What you give back must match the data exactly, minus the pictures.

__MATERIAL PROVIDED__:
══════════════════════════════
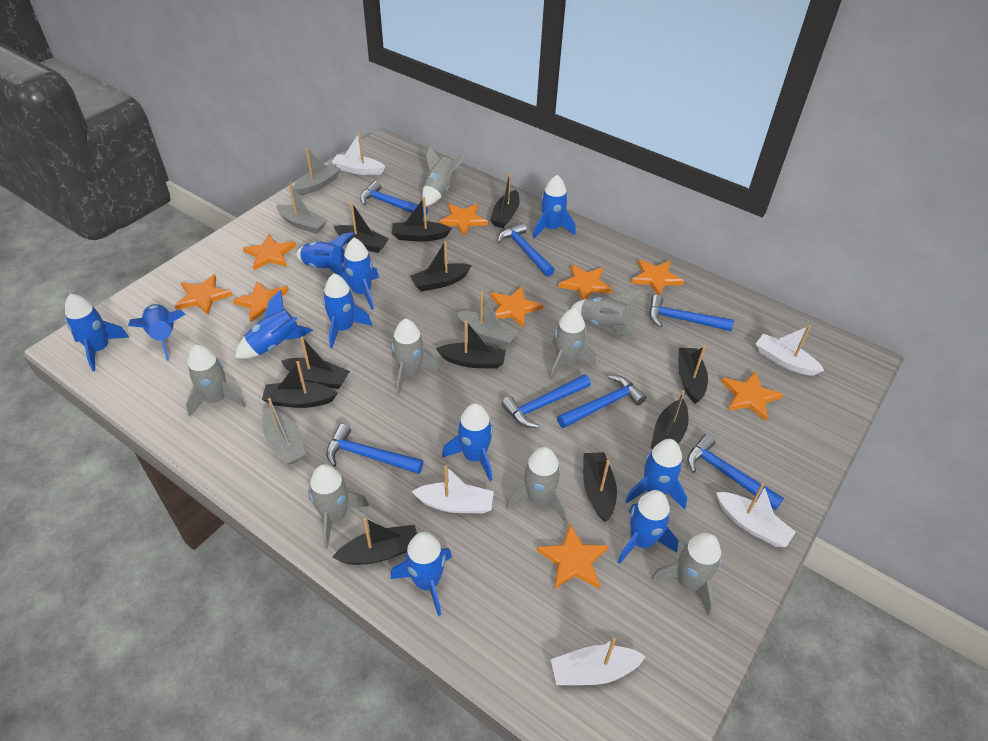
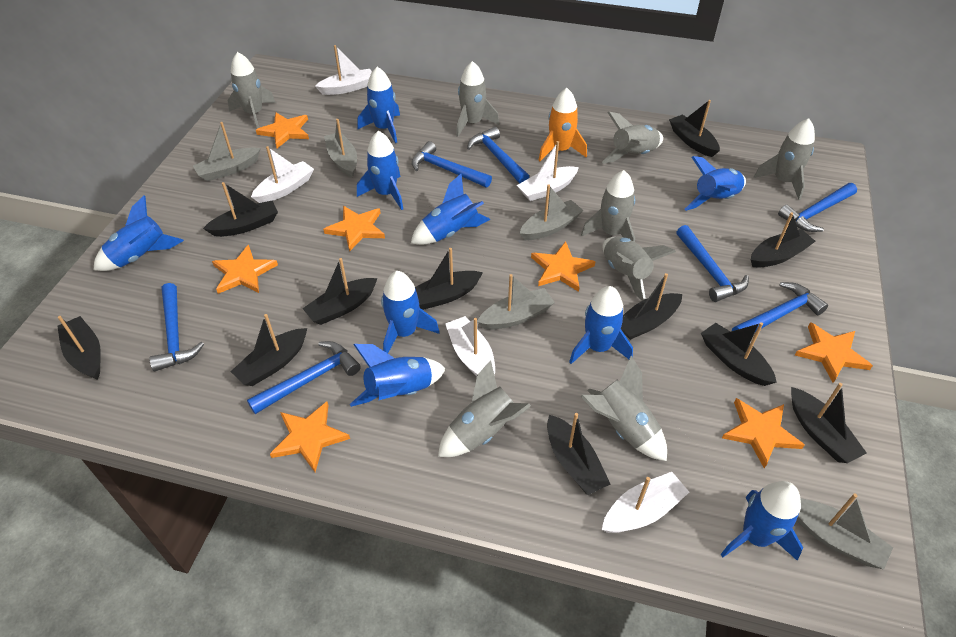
blue rocket: 11 -> 9
grey boat: 4 -> 5
orange rocket: 0 -> 1
orange star: 9 -> 7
══════════════════════════════
__YOUR RESPONSE__:
blue rocket: 11 -> 9
grey boat: 4 -> 5
orange rocket: 0 -> 1
orange star: 9 -> 7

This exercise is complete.